§ **TASK REQUIREMENTS**: All that should come back is the lines of the data below from the one containing "camera: 40 degrees right, 10 degrees up" to the one containing "(609, 224) = (563, 415): orange", inclusive, exactly as they stand.

§ **RECORD EXTRACTS**:
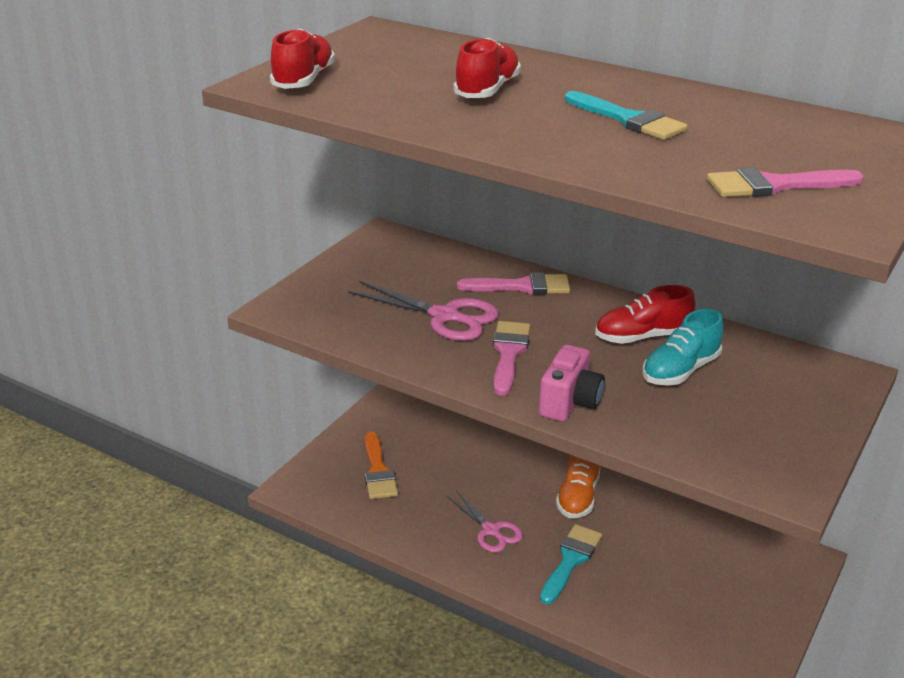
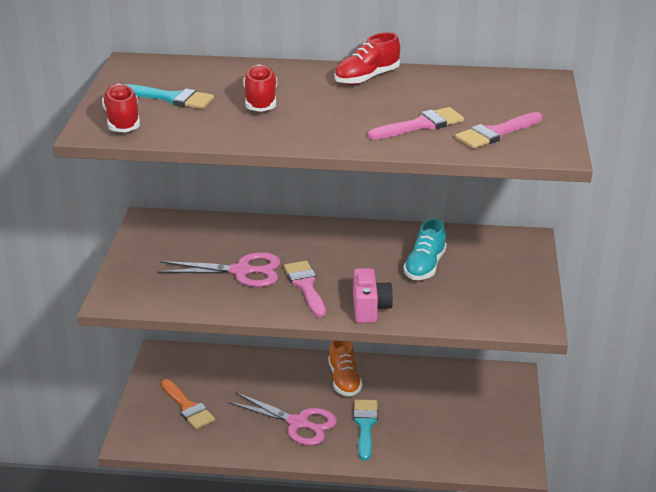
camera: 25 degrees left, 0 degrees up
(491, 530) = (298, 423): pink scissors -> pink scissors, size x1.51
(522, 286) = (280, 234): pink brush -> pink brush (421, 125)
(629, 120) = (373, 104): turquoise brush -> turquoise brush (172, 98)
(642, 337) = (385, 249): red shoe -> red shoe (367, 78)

---

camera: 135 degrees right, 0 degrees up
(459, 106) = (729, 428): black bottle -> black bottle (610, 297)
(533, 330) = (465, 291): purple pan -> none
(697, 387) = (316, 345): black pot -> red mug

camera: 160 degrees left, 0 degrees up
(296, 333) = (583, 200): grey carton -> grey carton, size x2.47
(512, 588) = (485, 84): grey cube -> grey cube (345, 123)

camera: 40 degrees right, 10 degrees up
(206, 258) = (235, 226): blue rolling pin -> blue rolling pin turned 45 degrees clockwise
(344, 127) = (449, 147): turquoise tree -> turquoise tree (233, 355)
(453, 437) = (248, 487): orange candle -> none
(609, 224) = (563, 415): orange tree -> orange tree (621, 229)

* * *

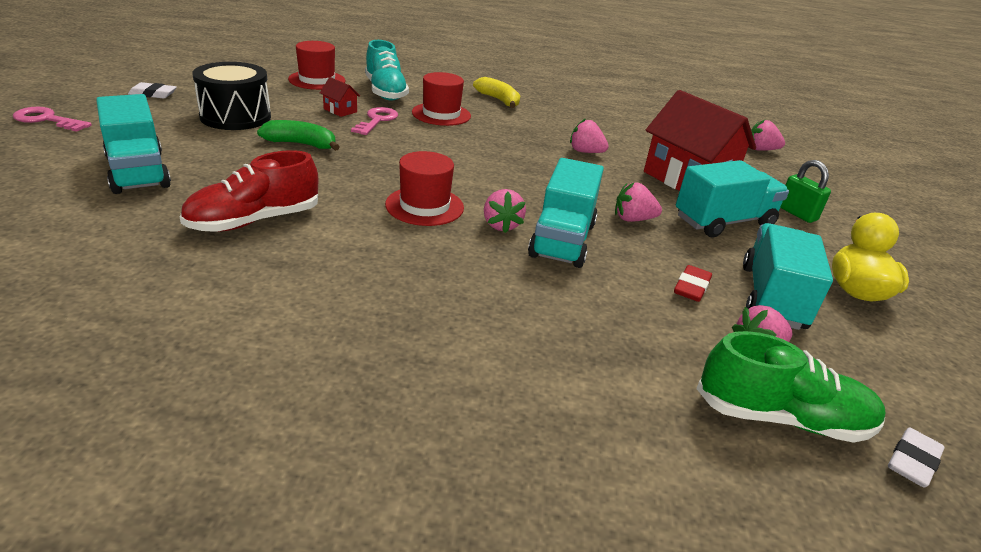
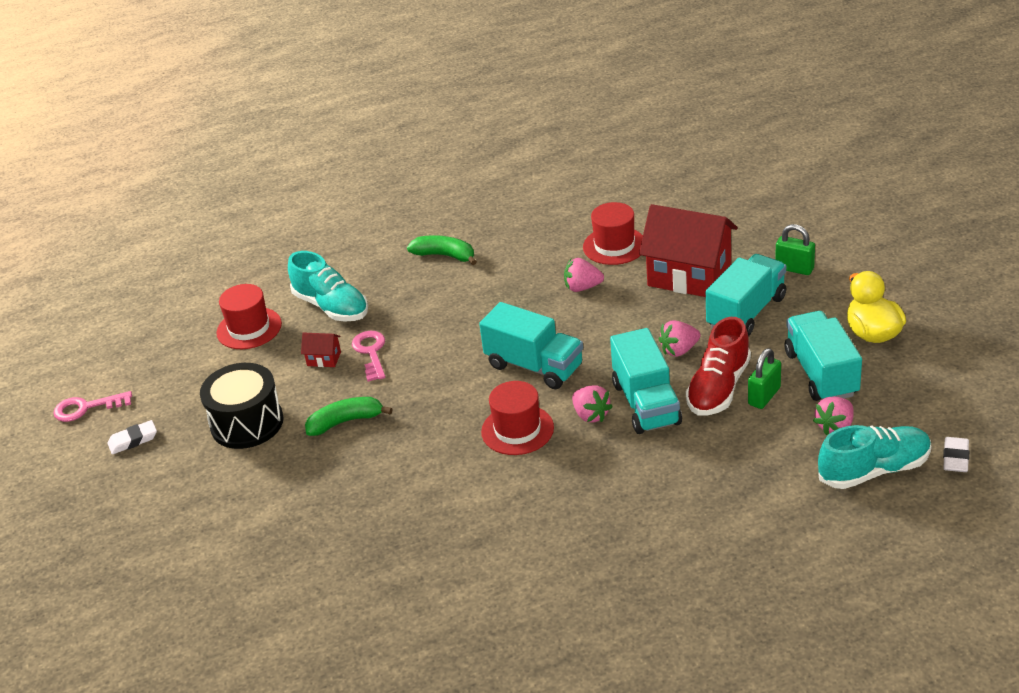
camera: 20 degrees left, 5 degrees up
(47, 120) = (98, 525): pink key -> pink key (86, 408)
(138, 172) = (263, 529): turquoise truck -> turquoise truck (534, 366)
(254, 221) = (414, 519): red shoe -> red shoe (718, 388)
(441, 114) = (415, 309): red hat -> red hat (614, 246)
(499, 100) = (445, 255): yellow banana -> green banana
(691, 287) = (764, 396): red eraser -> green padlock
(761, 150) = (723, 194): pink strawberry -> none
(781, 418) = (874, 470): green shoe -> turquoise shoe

§ **TASK ANSWER**:
camera: 40 degrees right, 10 degrees up
(206, 258) = (235, 226): blue rolling pin -> blue rolling pin turned 45 degrees clockwise
(344, 127) = (449, 147): turquoise tree -> turquoise tree (233, 355)
(453, 437) = (248, 487): orange candle -> none
(609, 224) = (563, 415): orange tree -> orange tree (621, 229)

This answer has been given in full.